__Problem requirements__. Please work out how many lines in the material below contain the string "right", and answer with that number only.

__Data__.
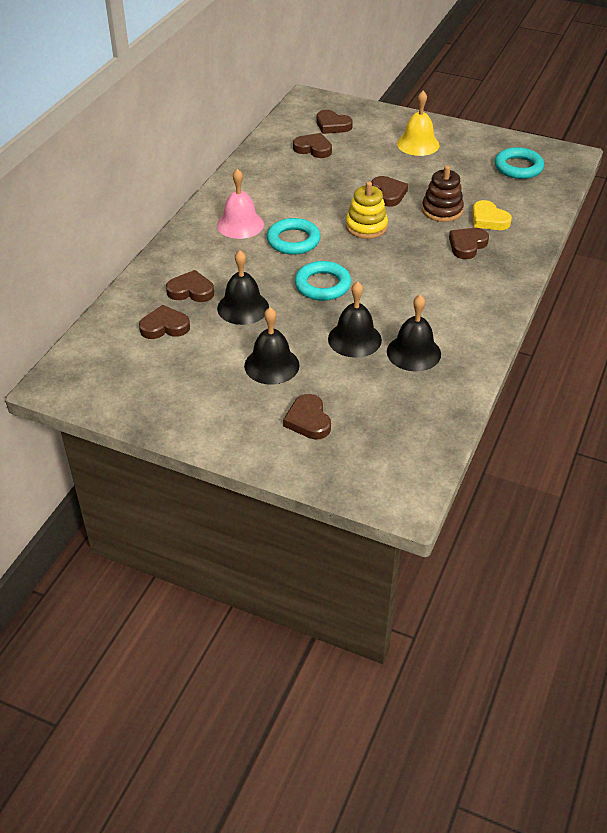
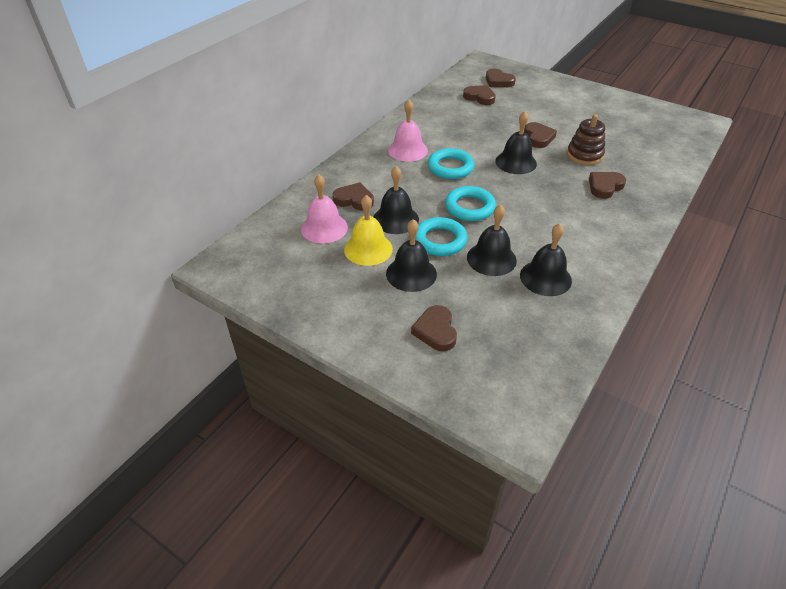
camera: 10 degrees right, 0 degrees up
(164, 326) = (324, 228): brown heart -> pink bell
(366, 226) = (516, 162): yellow stacking toy -> black bell
(418, 144) = (568, 101): yellow bell -> yellow bell (368, 249)
(488, 219) = (626, 167): yellow heart -> none
(518, 167) = (655, 127): turquoise ring -> turquoise ring (440, 240)

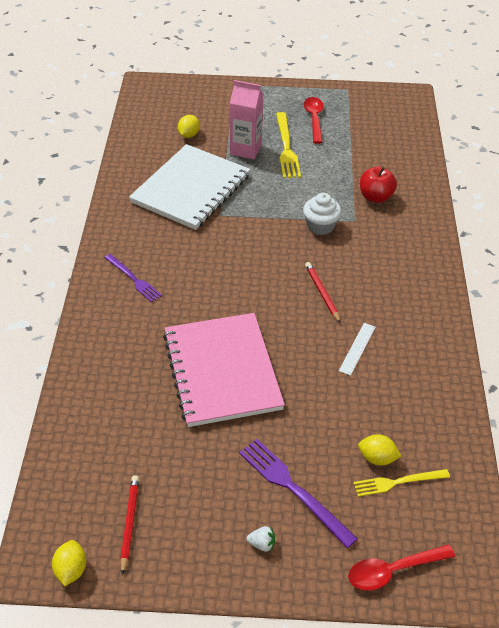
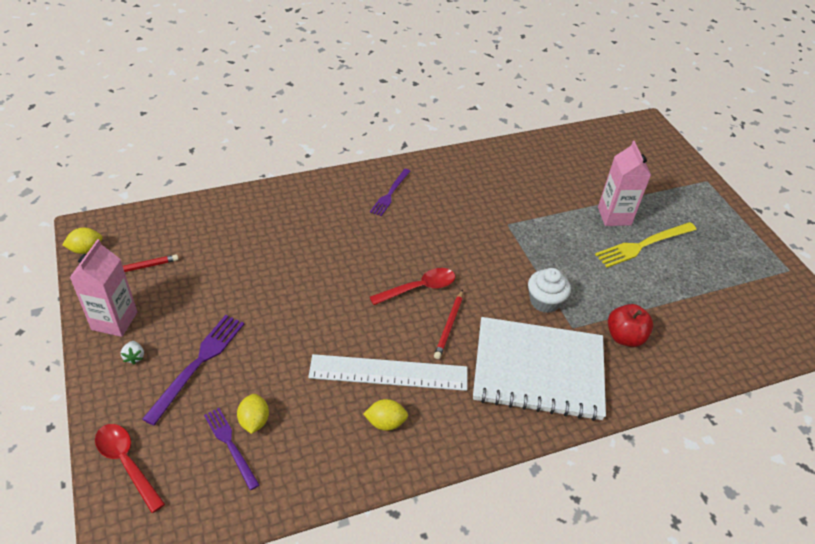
camera: 65 degrees right, 0 degrees up
(189, 135) = (601, 172): yellow lemon -> yellow lemon (385, 422)
(191, 189) = (528, 195): white notebook -> white notebook (538, 370)
(202, 555) = (114, 321): none -> pink carton
(222, 371) = (313, 279): pink notebook -> none
(314, 119) = (709, 255): red spoon -> red spoon (419, 288)
(322, 293) = (449, 326): red pencil -> red pencil turned 150 degrees clockwise
(357, 348) = (388, 372): white ruler -> white ruler, size x2.07
(398, 482) = (230, 445): yellow fork -> purple fork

__Response area__. 2